» **Records for the exercise**

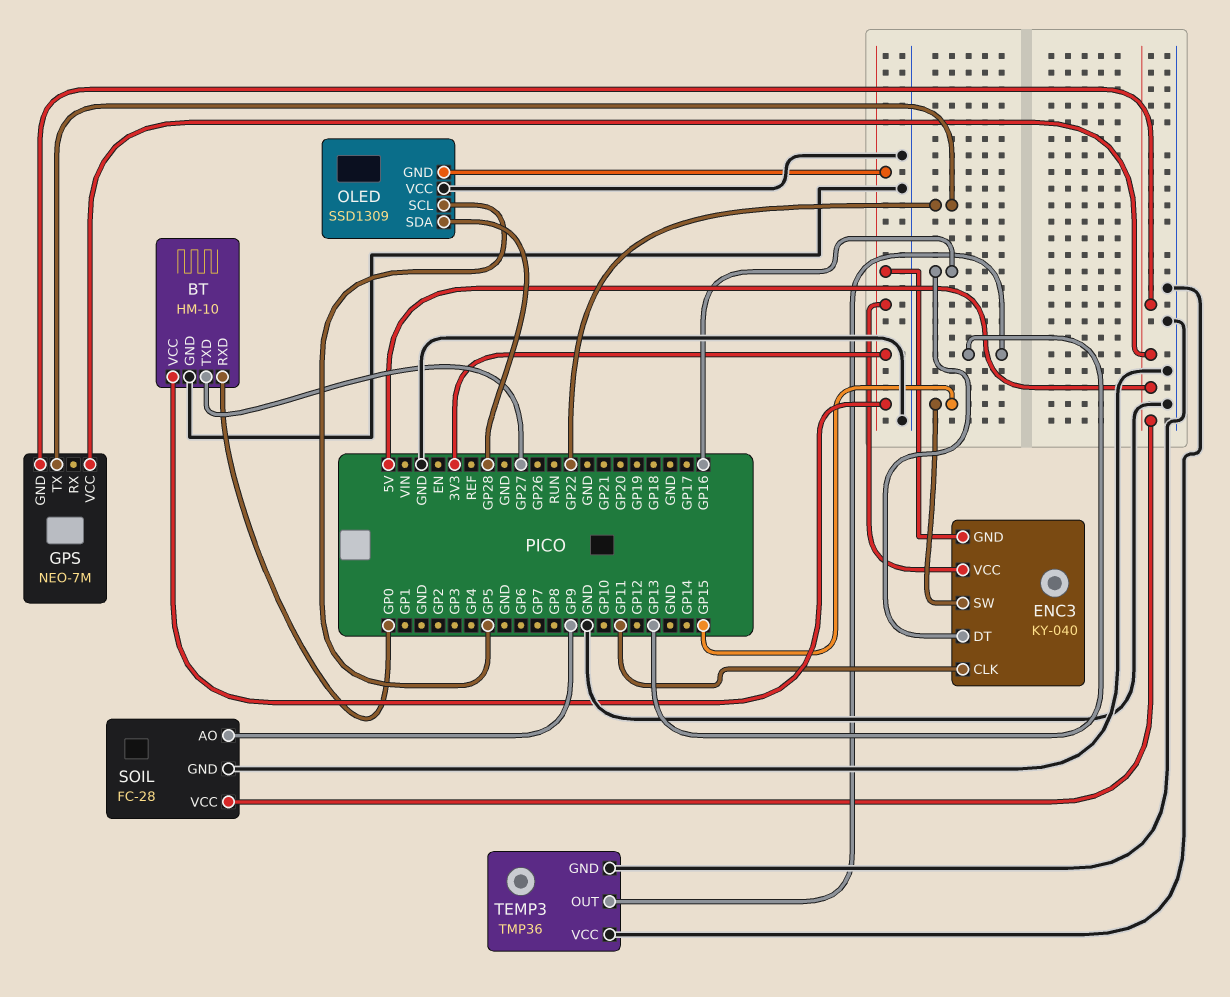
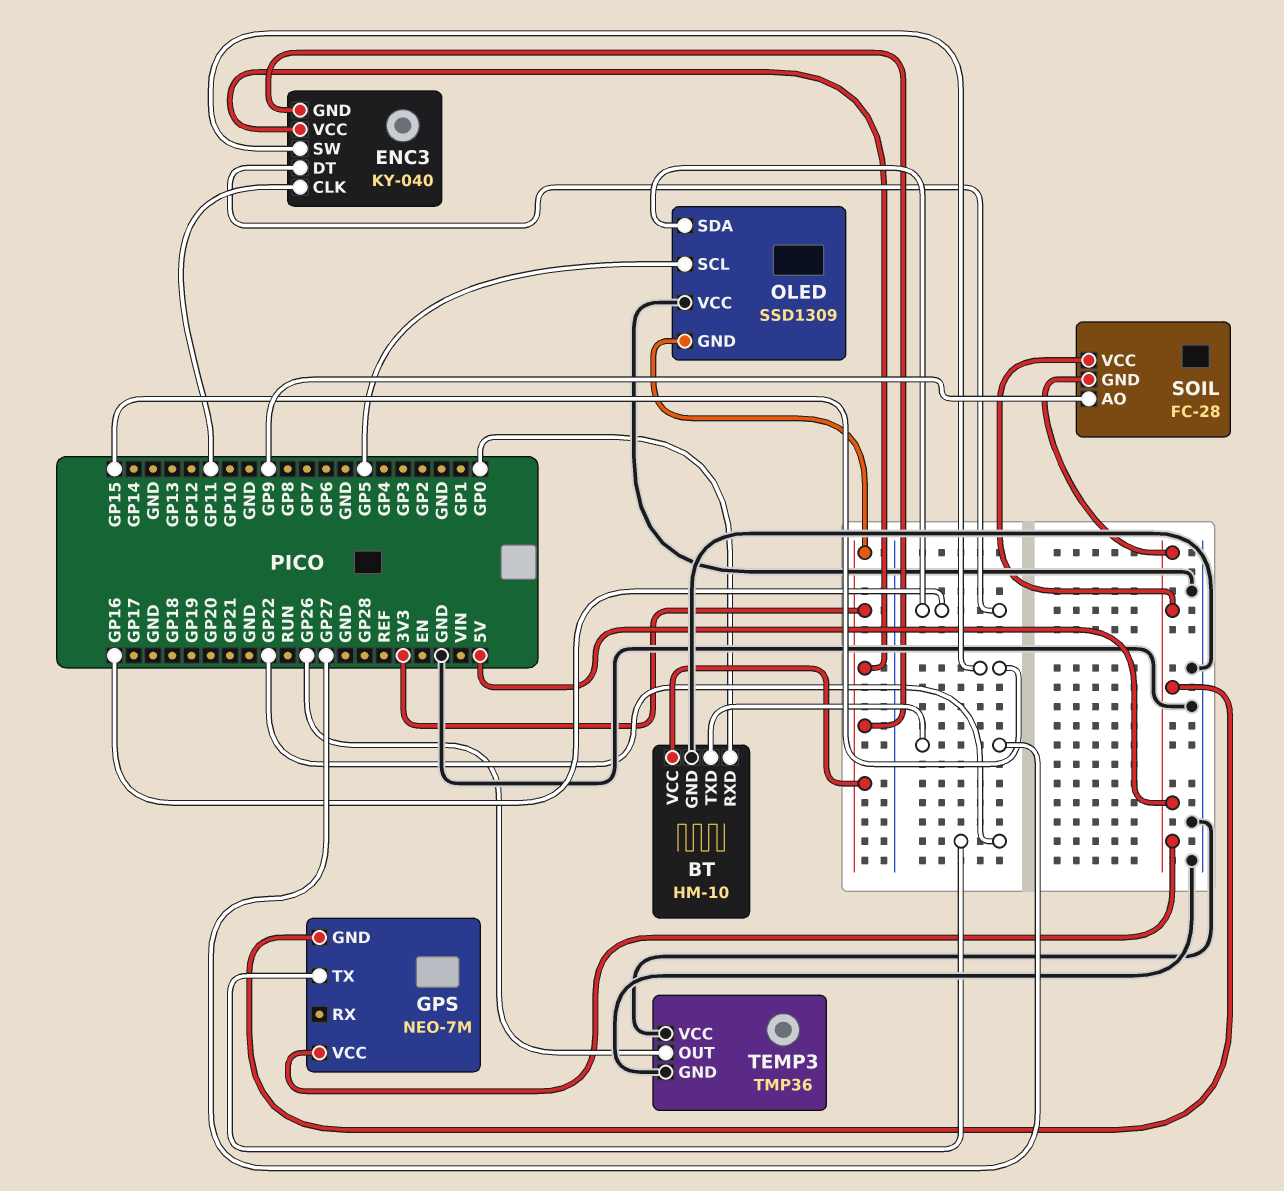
OLED pin SDA: GP28 -> GP16
SOIL pin GND: GND -> 5V
TEMP3 pin OUT: GP13 -> GP26

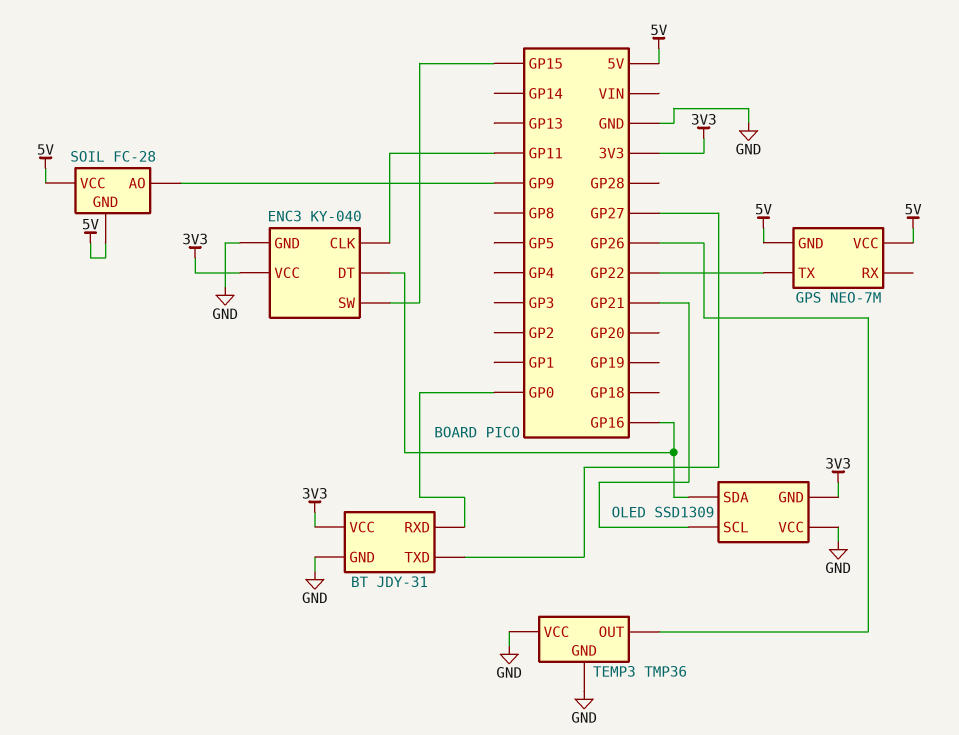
BT: HM-10 -> JDY-31
ENC3 pin GND: 3V3 -> GND
OLED pin SCL: GP5 -> GP21

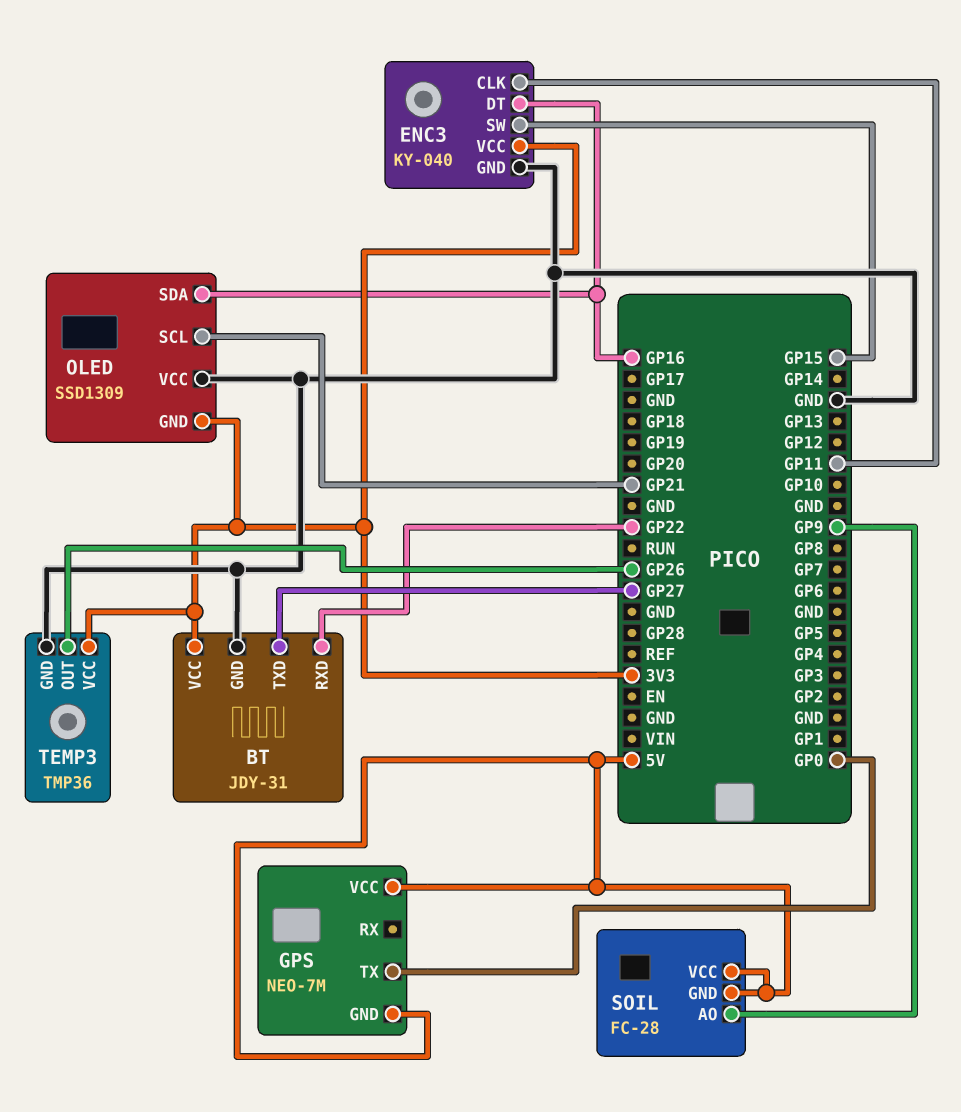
BT pin RXD: GP0 -> GP22
GPS pin TX: GP22 -> GP0
TEMP3 pin VCC: GND -> 3V3

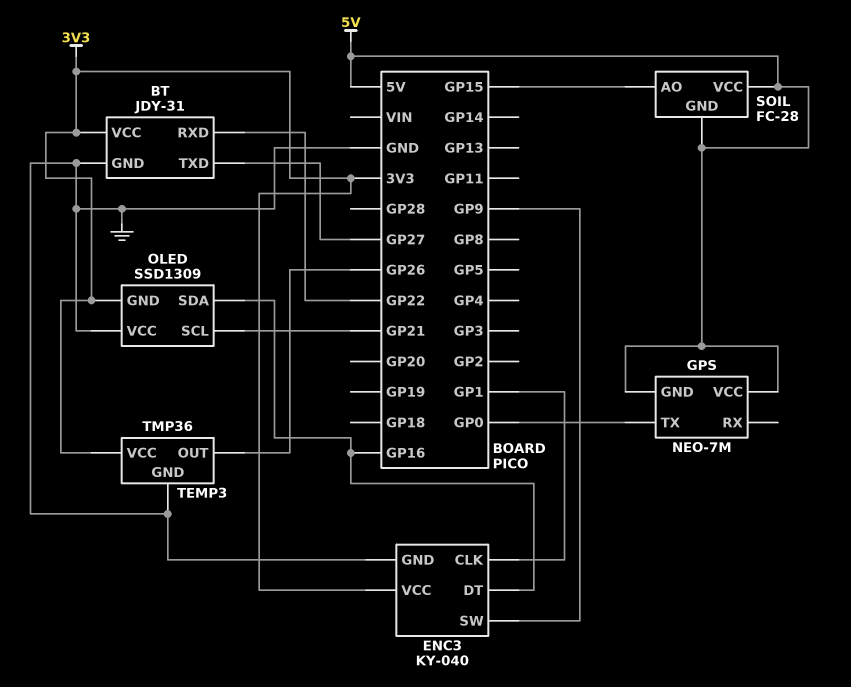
ENC3 pin CLK: GP11 -> GP1
ENC3 pin SW: GP15 -> GP9
SOIL pin AO: GP9 -> GP15

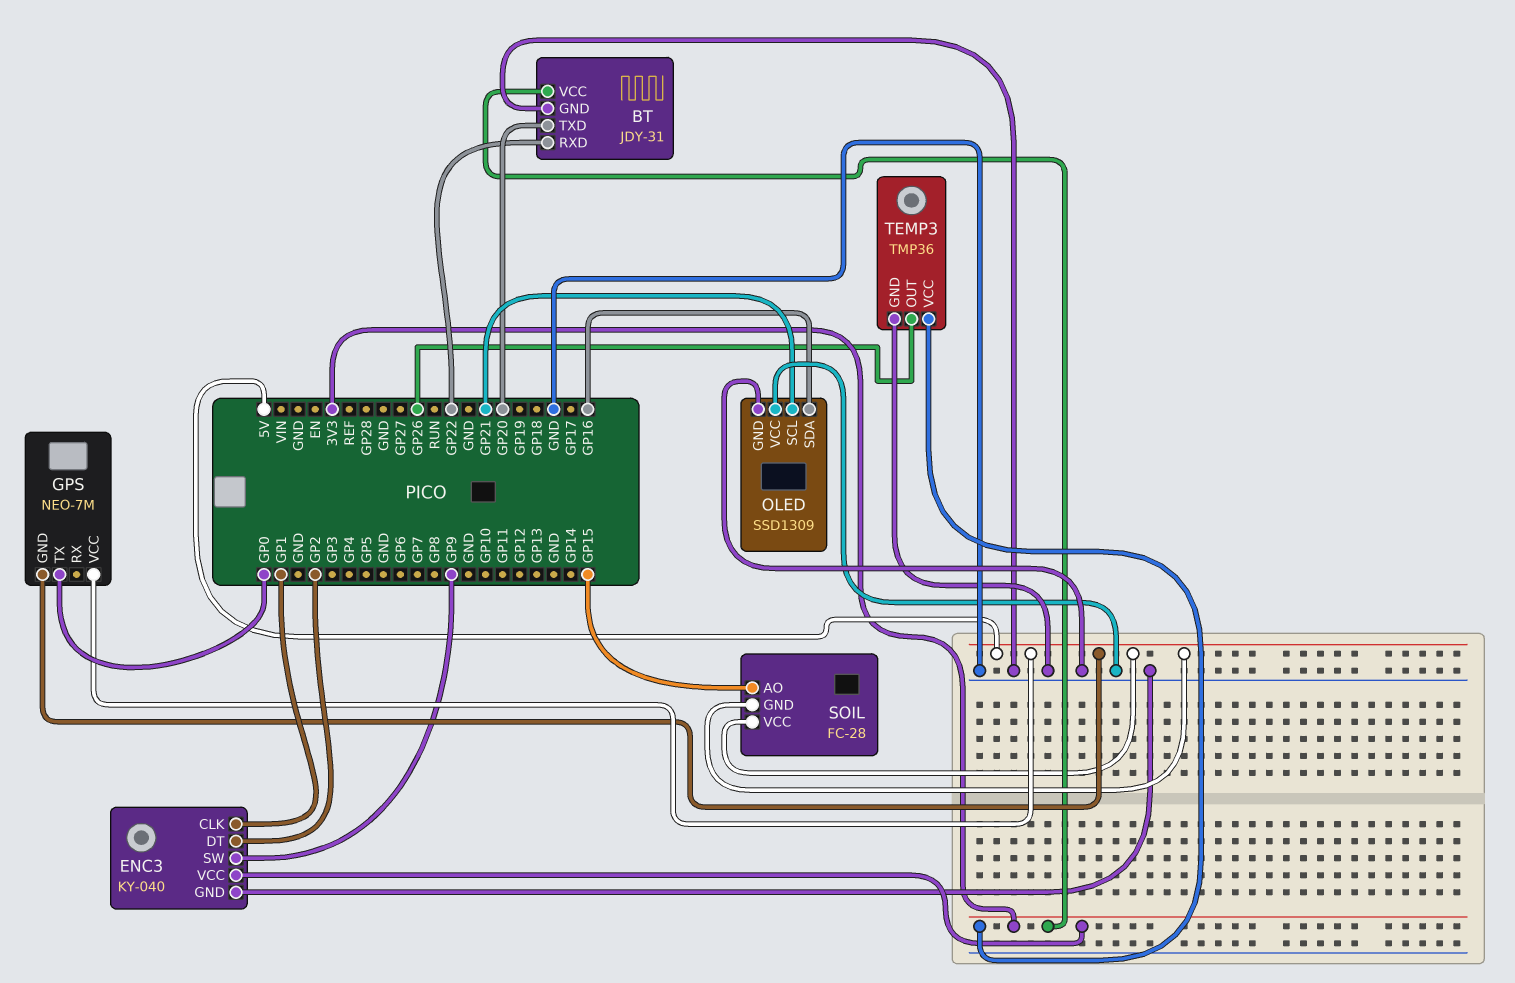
BT pin TXD: GP27 -> GP20
ENC3 pin DT: GP16 -> GP2
OLED pin GND: 3V3 -> GND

» **Work instructions**
Repeat the line containing "BT: HM-10 -> JDY-31" and every line after it up to the end of the material above, exactly as they stand, minus the pictures.

» **Answer for the task**
BT: HM-10 -> JDY-31
ENC3 pin GND: 3V3 -> GND
OLED pin SCL: GP5 -> GP21

BT pin RXD: GP0 -> GP22
GPS pin TX: GP22 -> GP0
TEMP3 pin VCC: GND -> 3V3

ENC3 pin CLK: GP11 -> GP1
ENC3 pin SW: GP15 -> GP9
SOIL pin AO: GP9 -> GP15

BT pin TXD: GP27 -> GP20
ENC3 pin DT: GP16 -> GP2
OLED pin GND: 3V3 -> GND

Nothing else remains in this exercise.